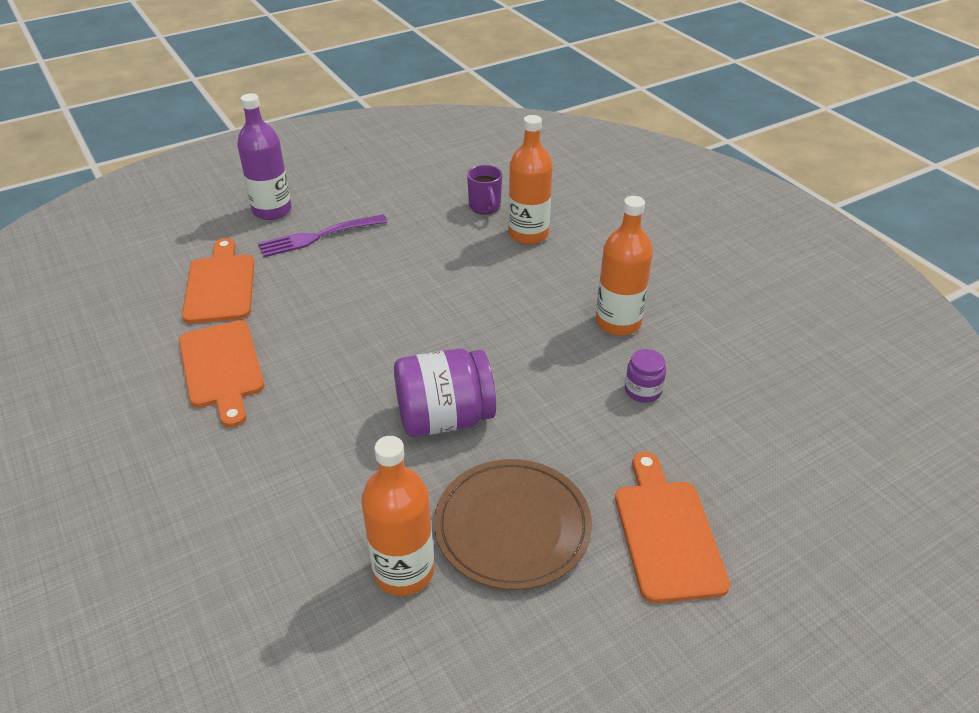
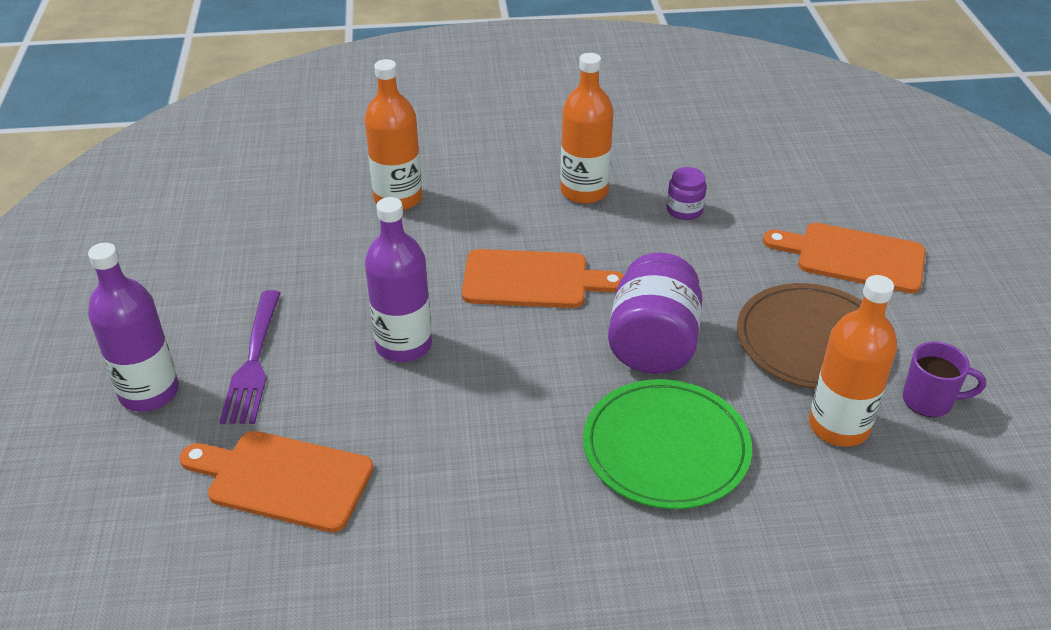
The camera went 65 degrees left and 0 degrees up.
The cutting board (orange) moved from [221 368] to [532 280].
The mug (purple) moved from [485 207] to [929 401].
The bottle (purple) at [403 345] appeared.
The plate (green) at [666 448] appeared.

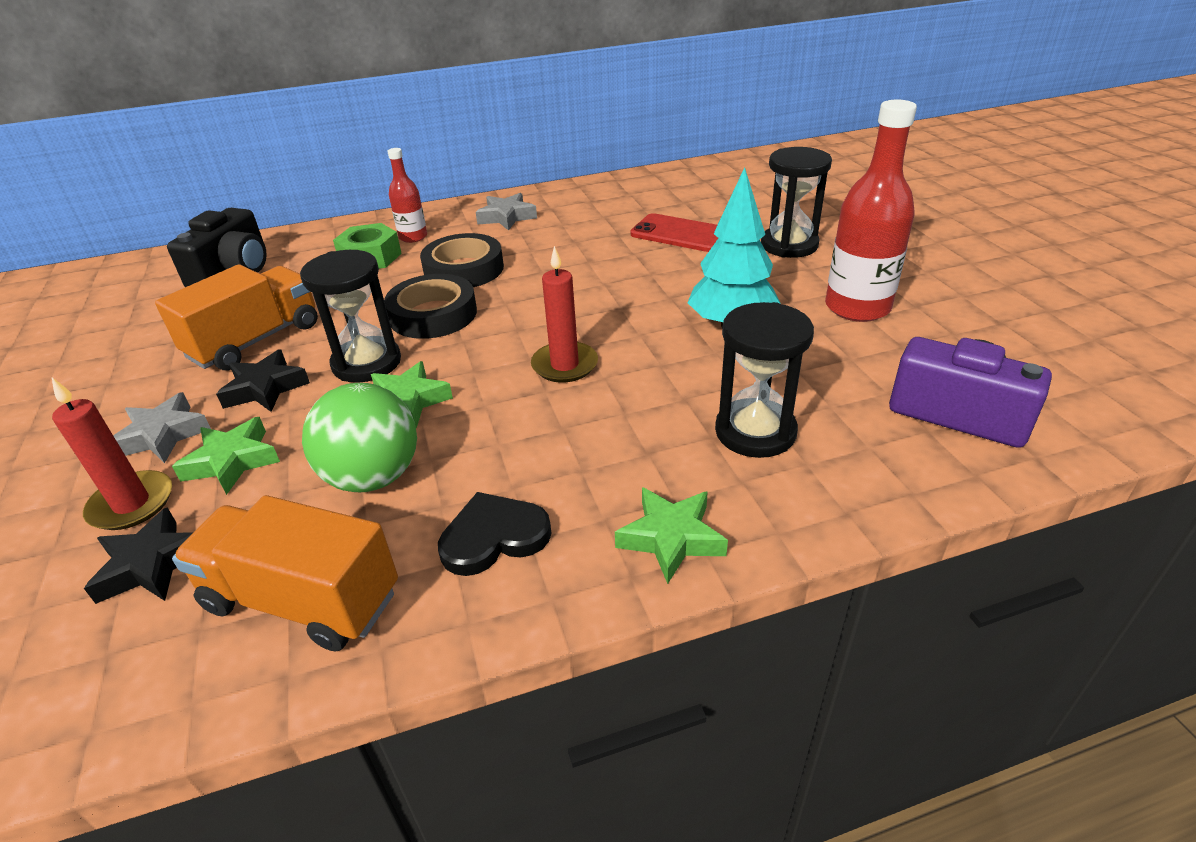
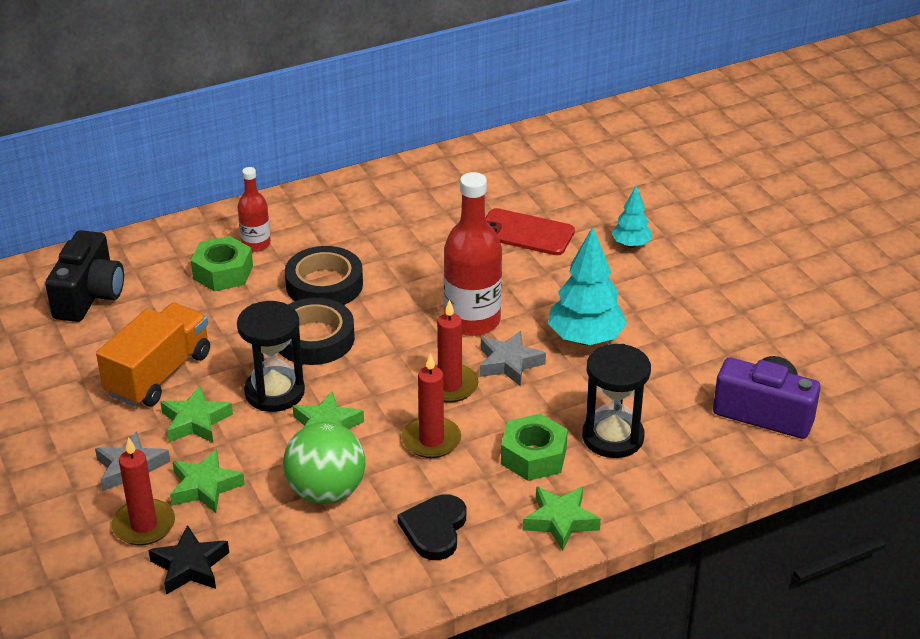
The camera went 10 degrees left and 0 degrees up.
The truck (orange) at [302 600] disappeared.
The star (black) at [265 388] became the star (green) at [195 421].
The heart (black) at [494 537] turned 45 degrees counterclockwise.
The star (grey) moved from [507 217] to [509 363].
The hourglass (black) at [789 245] was replaced by the tree (turquoise) at [631 244].
The bottle (red) moved from [857 307] to [472 321].
The candle (red) at [431 440] appeared.
The nut (green) at [533 456] appeared.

:: Assigned task ::
From the first line above to the last, reproduce the records exactly but without the pictures.

:: Problem solution ::
The camera went 65 degrees left and 0 degrees up.
The cutting board (orange) moved from [221 368] to [532 280].
The mug (purple) moved from [485 207] to [929 401].
The bottle (purple) at [403 345] appeared.
The plate (green) at [666 448] appeared.

The camera went 10 degrees left and 0 degrees up.
The truck (orange) at [302 600] disappeared.
The star (black) at [265 388] became the star (green) at [195 421].
The heart (black) at [494 537] turned 45 degrees counterclockwise.
The star (grey) moved from [507 217] to [509 363].
The hourglass (black) at [789 245] was replaced by the tree (turquoise) at [631 244].
The bottle (red) moved from [857 307] to [472 321].
The candle (red) at [431 440] appeared.
The nut (green) at [533 456] appeared.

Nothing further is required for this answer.